Each line of the data below between the one containing "white brick D3:I3" and the one containing "none -> green slope F3:G3 level 2 top F", both included, is to be repeated exactly. Please omit pictures.

*** Opening Given data ***

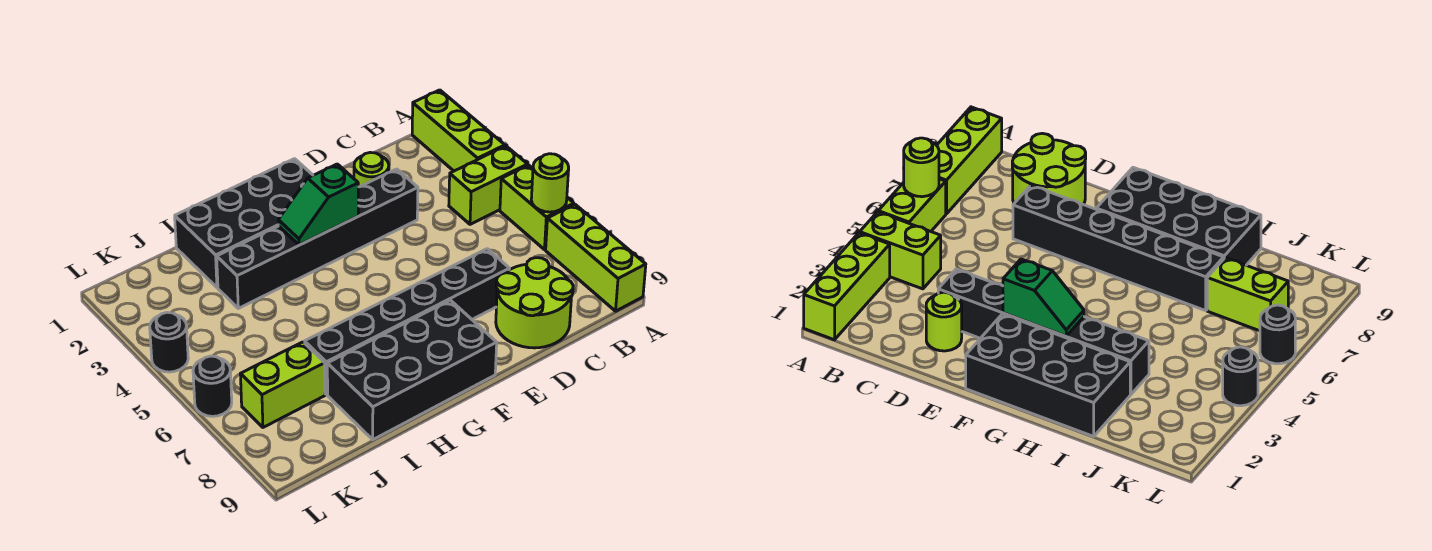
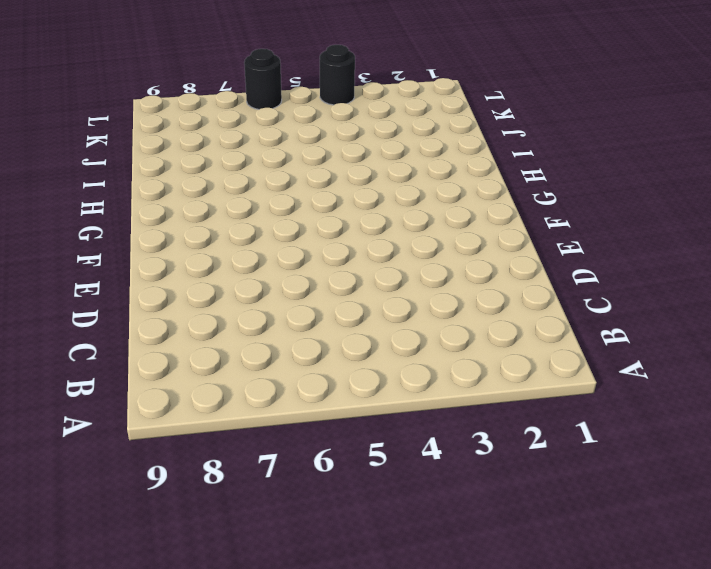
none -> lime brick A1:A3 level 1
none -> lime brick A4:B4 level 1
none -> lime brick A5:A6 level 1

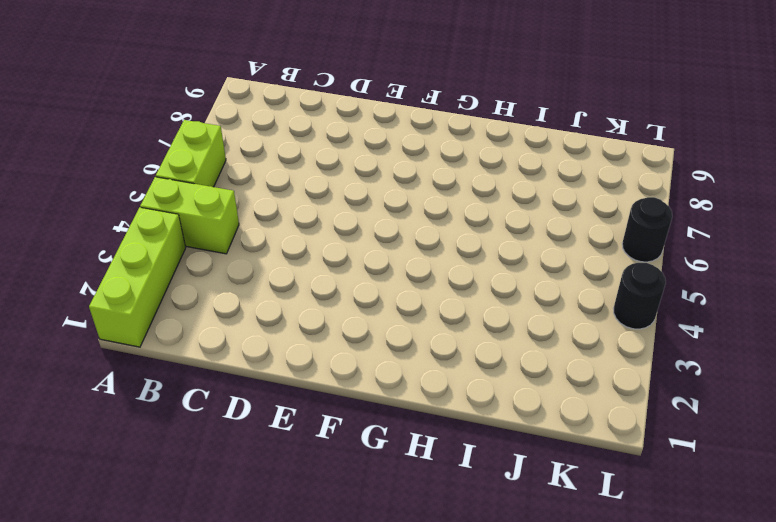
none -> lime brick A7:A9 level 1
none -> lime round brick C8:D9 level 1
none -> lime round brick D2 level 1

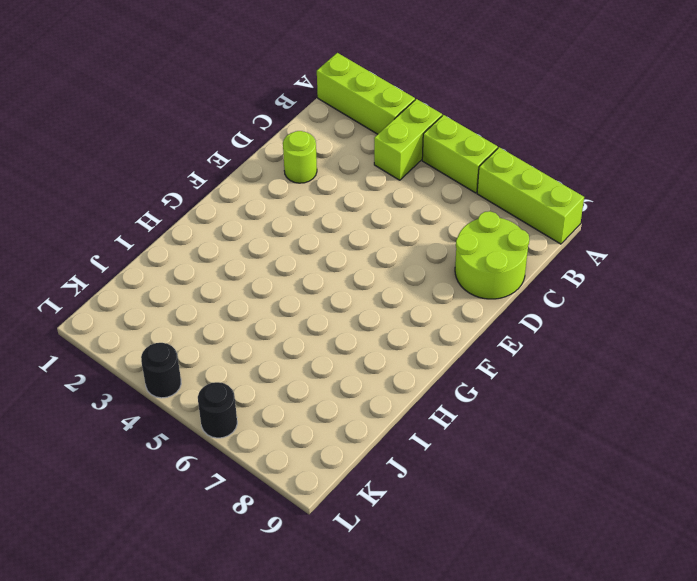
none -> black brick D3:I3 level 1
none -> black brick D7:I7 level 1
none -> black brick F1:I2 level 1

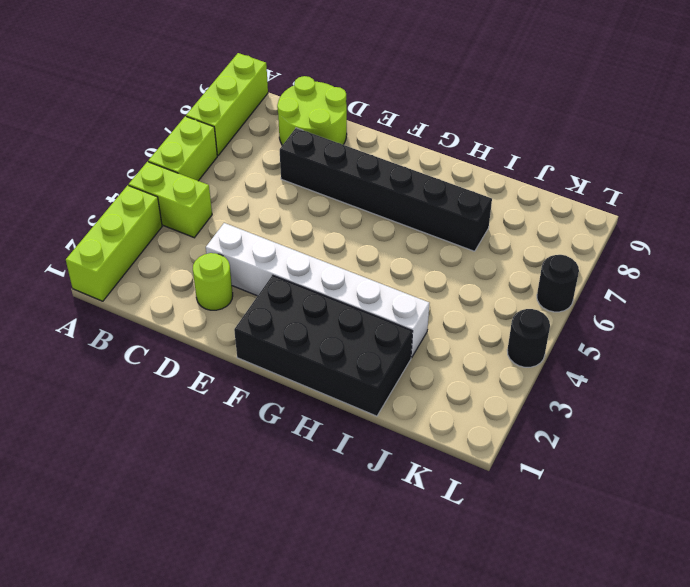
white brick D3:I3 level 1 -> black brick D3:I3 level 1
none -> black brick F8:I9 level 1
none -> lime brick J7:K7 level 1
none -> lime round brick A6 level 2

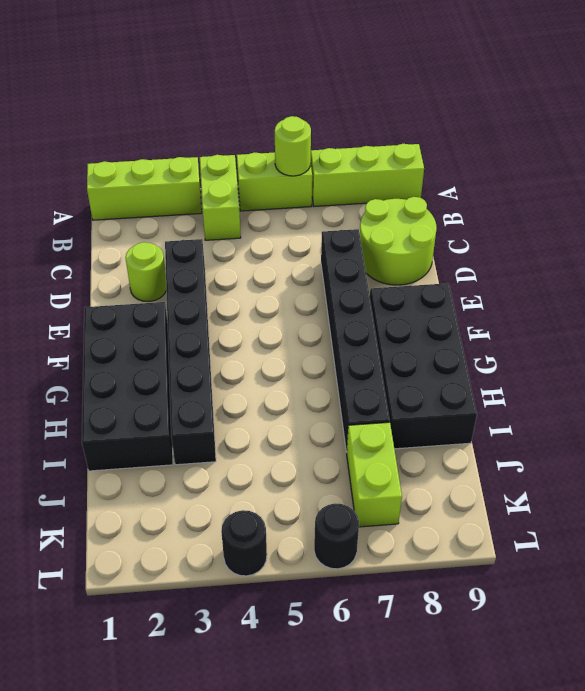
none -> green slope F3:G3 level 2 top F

*** Closing Given data ***
*** Opening Given data ***

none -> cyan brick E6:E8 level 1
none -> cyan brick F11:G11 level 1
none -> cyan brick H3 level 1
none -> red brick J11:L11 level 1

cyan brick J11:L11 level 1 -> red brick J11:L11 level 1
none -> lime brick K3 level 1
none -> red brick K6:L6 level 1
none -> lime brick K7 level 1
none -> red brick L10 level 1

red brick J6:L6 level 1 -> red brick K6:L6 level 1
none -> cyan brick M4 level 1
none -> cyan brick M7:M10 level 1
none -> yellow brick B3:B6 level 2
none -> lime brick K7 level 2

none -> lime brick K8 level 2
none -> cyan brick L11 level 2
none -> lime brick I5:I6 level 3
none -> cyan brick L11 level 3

*** Closing Given data ***
*** Opening Given data ***

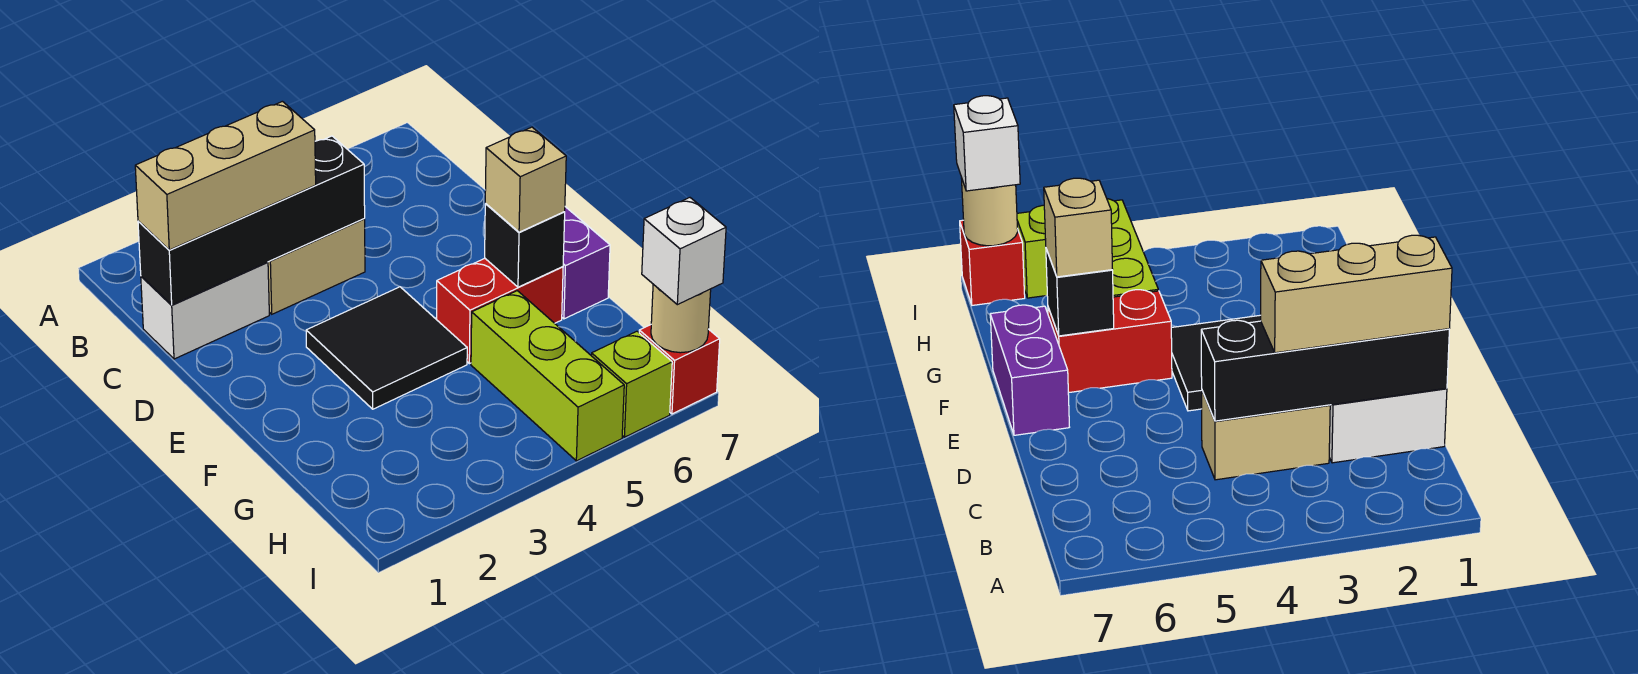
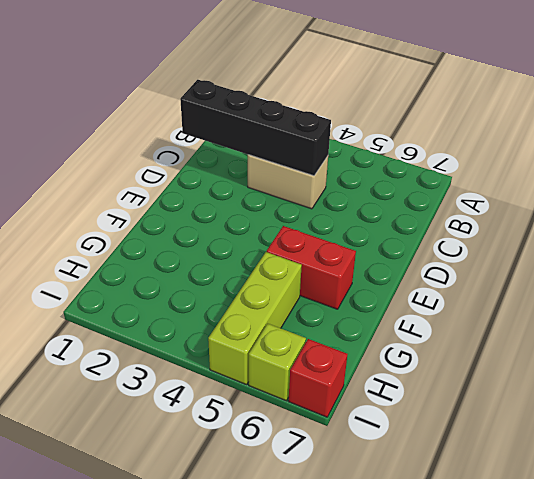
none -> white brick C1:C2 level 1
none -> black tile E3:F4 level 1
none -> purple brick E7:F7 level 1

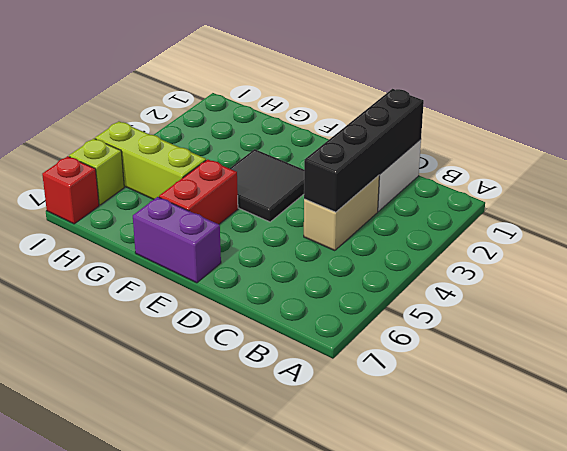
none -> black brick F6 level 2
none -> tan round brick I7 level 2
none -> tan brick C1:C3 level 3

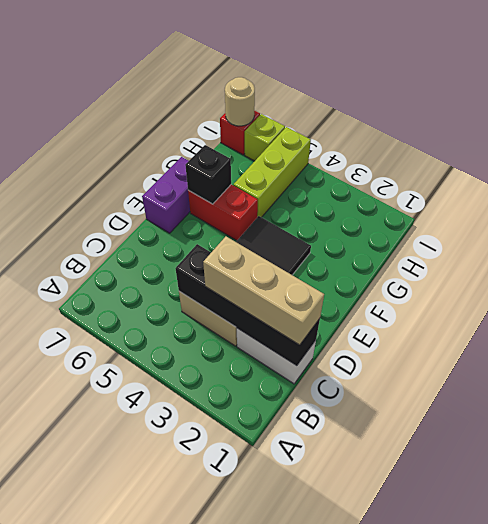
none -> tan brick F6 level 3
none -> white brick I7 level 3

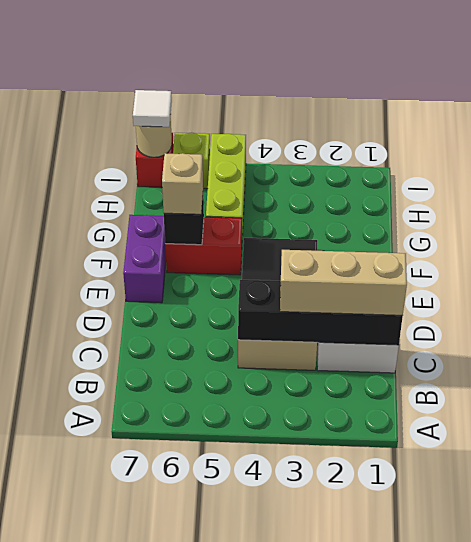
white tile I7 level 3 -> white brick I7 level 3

*** Closing Given data ***

■ Response:
white brick D3:I3 level 1 -> black brick D3:I3 level 1
none -> black brick F8:I9 level 1
none -> lime brick J7:K7 level 1
none -> lime round brick A6 level 2

none -> green slope F3:G3 level 2 top F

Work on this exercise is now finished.